→ **RECORDS**:
------------------------------

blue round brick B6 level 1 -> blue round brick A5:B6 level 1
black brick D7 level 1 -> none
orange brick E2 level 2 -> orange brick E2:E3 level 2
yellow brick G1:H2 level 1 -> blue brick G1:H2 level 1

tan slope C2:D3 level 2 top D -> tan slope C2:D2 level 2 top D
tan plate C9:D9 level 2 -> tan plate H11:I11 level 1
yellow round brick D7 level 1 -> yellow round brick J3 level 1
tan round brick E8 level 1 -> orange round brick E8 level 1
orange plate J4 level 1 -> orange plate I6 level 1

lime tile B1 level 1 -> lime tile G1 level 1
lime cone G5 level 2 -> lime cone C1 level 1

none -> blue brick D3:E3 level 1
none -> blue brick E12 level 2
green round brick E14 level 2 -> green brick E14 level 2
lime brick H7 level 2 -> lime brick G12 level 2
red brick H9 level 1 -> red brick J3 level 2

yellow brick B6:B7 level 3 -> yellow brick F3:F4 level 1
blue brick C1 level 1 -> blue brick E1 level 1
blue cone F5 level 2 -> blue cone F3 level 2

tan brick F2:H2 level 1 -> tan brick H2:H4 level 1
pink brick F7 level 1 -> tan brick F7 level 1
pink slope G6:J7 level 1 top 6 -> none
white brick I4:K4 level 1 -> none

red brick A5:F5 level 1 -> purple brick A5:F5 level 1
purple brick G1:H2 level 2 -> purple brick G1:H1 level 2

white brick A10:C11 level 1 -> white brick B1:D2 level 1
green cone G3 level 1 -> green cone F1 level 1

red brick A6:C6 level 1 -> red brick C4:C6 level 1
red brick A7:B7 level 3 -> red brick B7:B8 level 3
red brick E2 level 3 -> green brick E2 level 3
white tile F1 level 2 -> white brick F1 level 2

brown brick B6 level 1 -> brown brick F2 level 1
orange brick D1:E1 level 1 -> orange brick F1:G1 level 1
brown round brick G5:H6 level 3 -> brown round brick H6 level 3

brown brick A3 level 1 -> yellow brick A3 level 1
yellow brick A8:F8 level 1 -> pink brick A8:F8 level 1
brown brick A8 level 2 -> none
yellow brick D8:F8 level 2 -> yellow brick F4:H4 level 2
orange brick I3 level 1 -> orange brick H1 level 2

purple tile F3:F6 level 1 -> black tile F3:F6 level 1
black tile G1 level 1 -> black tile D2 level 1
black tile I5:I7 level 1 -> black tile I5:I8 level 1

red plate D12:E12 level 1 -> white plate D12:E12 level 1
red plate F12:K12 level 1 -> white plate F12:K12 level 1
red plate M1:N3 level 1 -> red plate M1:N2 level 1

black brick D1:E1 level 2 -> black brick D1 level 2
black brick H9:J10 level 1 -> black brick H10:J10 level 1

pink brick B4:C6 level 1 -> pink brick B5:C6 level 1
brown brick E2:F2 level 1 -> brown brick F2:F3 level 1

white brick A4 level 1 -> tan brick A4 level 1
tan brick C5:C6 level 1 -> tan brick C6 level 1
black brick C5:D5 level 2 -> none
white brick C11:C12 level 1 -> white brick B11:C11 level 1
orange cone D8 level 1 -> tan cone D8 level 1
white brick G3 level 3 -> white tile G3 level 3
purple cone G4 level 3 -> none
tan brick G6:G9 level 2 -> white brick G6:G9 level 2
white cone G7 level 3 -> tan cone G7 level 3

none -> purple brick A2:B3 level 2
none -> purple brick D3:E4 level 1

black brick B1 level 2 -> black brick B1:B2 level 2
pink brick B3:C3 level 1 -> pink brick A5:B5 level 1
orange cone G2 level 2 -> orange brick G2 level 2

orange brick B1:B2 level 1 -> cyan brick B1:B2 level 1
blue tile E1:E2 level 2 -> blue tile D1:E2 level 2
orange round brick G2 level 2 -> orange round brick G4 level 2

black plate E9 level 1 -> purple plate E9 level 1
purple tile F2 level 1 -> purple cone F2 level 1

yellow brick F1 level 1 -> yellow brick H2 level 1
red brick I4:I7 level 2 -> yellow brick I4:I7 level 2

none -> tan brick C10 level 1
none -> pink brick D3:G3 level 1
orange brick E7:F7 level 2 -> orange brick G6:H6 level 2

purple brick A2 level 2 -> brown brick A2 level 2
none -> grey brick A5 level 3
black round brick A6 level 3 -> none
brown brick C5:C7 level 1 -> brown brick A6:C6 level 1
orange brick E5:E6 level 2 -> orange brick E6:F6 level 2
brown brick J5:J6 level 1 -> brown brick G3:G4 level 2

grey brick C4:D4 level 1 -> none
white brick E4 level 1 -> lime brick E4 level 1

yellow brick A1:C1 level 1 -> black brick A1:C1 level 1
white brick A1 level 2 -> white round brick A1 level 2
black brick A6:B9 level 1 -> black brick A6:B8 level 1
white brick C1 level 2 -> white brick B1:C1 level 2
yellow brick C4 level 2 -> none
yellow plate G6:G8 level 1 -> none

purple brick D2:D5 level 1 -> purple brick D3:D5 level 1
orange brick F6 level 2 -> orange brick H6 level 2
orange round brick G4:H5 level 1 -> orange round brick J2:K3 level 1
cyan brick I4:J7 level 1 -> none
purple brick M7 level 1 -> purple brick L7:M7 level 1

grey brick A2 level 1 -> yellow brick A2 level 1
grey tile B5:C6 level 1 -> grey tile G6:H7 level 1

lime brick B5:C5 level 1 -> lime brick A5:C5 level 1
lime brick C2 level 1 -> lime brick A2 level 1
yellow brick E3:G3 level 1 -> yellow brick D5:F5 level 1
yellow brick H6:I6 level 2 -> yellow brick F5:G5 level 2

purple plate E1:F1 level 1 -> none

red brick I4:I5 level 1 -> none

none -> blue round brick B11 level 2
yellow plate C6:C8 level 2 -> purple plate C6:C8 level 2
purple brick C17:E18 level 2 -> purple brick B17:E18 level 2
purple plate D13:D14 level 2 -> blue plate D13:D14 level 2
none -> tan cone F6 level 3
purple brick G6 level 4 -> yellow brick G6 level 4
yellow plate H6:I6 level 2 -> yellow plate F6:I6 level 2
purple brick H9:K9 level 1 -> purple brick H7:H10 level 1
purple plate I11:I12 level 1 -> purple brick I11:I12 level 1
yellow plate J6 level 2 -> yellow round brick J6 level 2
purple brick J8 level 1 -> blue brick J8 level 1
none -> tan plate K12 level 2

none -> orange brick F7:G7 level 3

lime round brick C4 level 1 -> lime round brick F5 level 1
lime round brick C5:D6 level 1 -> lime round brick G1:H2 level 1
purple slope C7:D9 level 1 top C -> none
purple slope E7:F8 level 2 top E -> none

------------------------------

→ **YOUR INSTRUCTIONS**: Print every record above exactly as it stands.

→ **ANSWER FOR THIS EXERCISE**:
blue round brick B6 level 1 -> blue round brick A5:B6 level 1
black brick D7 level 1 -> none
orange brick E2 level 2 -> orange brick E2:E3 level 2
yellow brick G1:H2 level 1 -> blue brick G1:H2 level 1

tan slope C2:D3 level 2 top D -> tan slope C2:D2 level 2 top D
tan plate C9:D9 level 2 -> tan plate H11:I11 level 1
yellow round brick D7 level 1 -> yellow round brick J3 level 1
tan round brick E8 level 1 -> orange round brick E8 level 1
orange plate J4 level 1 -> orange plate I6 level 1

lime tile B1 level 1 -> lime tile G1 level 1
lime cone G5 level 2 -> lime cone C1 level 1

none -> blue brick D3:E3 level 1
none -> blue brick E12 level 2
green round brick E14 level 2 -> green brick E14 level 2
lime brick H7 level 2 -> lime brick G12 level 2
red brick H9 level 1 -> red brick J3 level 2

yellow brick B6:B7 level 3 -> yellow brick F3:F4 level 1
blue brick C1 level 1 -> blue brick E1 level 1
blue cone F5 level 2 -> blue cone F3 level 2

tan brick F2:H2 level 1 -> tan brick H2:H4 level 1
pink brick F7 level 1 -> tan brick F7 level 1
pink slope G6:J7 level 1 top 6 -> none
white brick I4:K4 level 1 -> none

red brick A5:F5 level 1 -> purple brick A5:F5 level 1
purple brick G1:H2 level 2 -> purple brick G1:H1 level 2

white brick A10:C11 level 1 -> white brick B1:D2 level 1
green cone G3 level 1 -> green cone F1 level 1

red brick A6:C6 level 1 -> red brick C4:C6 level 1
red brick A7:B7 level 3 -> red brick B7:B8 level 3
red brick E2 level 3 -> green brick E2 level 3
white tile F1 level 2 -> white brick F1 level 2

brown brick B6 level 1 -> brown brick F2 level 1
orange brick D1:E1 level 1 -> orange brick F1:G1 level 1
brown round brick G5:H6 level 3 -> brown round brick H6 level 3

brown brick A3 level 1 -> yellow brick A3 level 1
yellow brick A8:F8 level 1 -> pink brick A8:F8 level 1
brown brick A8 level 2 -> none
yellow brick D8:F8 level 2 -> yellow brick F4:H4 level 2
orange brick I3 level 1 -> orange brick H1 level 2

purple tile F3:F6 level 1 -> black tile F3:F6 level 1
black tile G1 level 1 -> black tile D2 level 1
black tile I5:I7 level 1 -> black tile I5:I8 level 1

red plate D12:E12 level 1 -> white plate D12:E12 level 1
red plate F12:K12 level 1 -> white plate F12:K12 level 1
red plate M1:N3 level 1 -> red plate M1:N2 level 1

black brick D1:E1 level 2 -> black brick D1 level 2
black brick H9:J10 level 1 -> black brick H10:J10 level 1

pink brick B4:C6 level 1 -> pink brick B5:C6 level 1
brown brick E2:F2 level 1 -> brown brick F2:F3 level 1

white brick A4 level 1 -> tan brick A4 level 1
tan brick C5:C6 level 1 -> tan brick C6 level 1
black brick C5:D5 level 2 -> none
white brick C11:C12 level 1 -> white brick B11:C11 level 1
orange cone D8 level 1 -> tan cone D8 level 1
white brick G3 level 3 -> white tile G3 level 3
purple cone G4 level 3 -> none
tan brick G6:G9 level 2 -> white brick G6:G9 level 2
white cone G7 level 3 -> tan cone G7 level 3

none -> purple brick A2:B3 level 2
none -> purple brick D3:E4 level 1

black brick B1 level 2 -> black brick B1:B2 level 2
pink brick B3:C3 level 1 -> pink brick A5:B5 level 1
orange cone G2 level 2 -> orange brick G2 level 2

orange brick B1:B2 level 1 -> cyan brick B1:B2 level 1
blue tile E1:E2 level 2 -> blue tile D1:E2 level 2
orange round brick G2 level 2 -> orange round brick G4 level 2

black plate E9 level 1 -> purple plate E9 level 1
purple tile F2 level 1 -> purple cone F2 level 1

yellow brick F1 level 1 -> yellow brick H2 level 1
red brick I4:I7 level 2 -> yellow brick I4:I7 level 2

none -> tan brick C10 level 1
none -> pink brick D3:G3 level 1
orange brick E7:F7 level 2 -> orange brick G6:H6 level 2

purple brick A2 level 2 -> brown brick A2 level 2
none -> grey brick A5 level 3
black round brick A6 level 3 -> none
brown brick C5:C7 level 1 -> brown brick A6:C6 level 1
orange brick E5:E6 level 2 -> orange brick E6:F6 level 2
brown brick J5:J6 level 1 -> brown brick G3:G4 level 2

grey brick C4:D4 level 1 -> none
white brick E4 level 1 -> lime brick E4 level 1

yellow brick A1:C1 level 1 -> black brick A1:C1 level 1
white brick A1 level 2 -> white round brick A1 level 2
black brick A6:B9 level 1 -> black brick A6:B8 level 1
white brick C1 level 2 -> white brick B1:C1 level 2
yellow brick C4 level 2 -> none
yellow plate G6:G8 level 1 -> none

purple brick D2:D5 level 1 -> purple brick D3:D5 level 1
orange brick F6 level 2 -> orange brick H6 level 2
orange round brick G4:H5 level 1 -> orange round brick J2:K3 level 1
cyan brick I4:J7 level 1 -> none
purple brick M7 level 1 -> purple brick L7:M7 level 1

grey brick A2 level 1 -> yellow brick A2 level 1
grey tile B5:C6 level 1 -> grey tile G6:H7 level 1

lime brick B5:C5 level 1 -> lime brick A5:C5 level 1
lime brick C2 level 1 -> lime brick A2 level 1
yellow brick E3:G3 level 1 -> yellow brick D5:F5 level 1
yellow brick H6:I6 level 2 -> yellow brick F5:G5 level 2

purple plate E1:F1 level 1 -> none

red brick I4:I5 level 1 -> none

none -> blue round brick B11 level 2
yellow plate C6:C8 level 2 -> purple plate C6:C8 level 2
purple brick C17:E18 level 2 -> purple brick B17:E18 level 2
purple plate D13:D14 level 2 -> blue plate D13:D14 level 2
none -> tan cone F6 level 3
purple brick G6 level 4 -> yellow brick G6 level 4
yellow plate H6:I6 level 2 -> yellow plate F6:I6 level 2
purple brick H9:K9 level 1 -> purple brick H7:H10 level 1
purple plate I11:I12 level 1 -> purple brick I11:I12 level 1
yellow plate J6 level 2 -> yellow round brick J6 level 2
purple brick J8 level 1 -> blue brick J8 level 1
none -> tan plate K12 level 2

none -> orange brick F7:G7 level 3

lime round brick C4 level 1 -> lime round brick F5 level 1
lime round brick C5:D6 level 1 -> lime round brick G1:H2 level 1
purple slope C7:D9 level 1 top C -> none
purple slope E7:F8 level 2 top E -> none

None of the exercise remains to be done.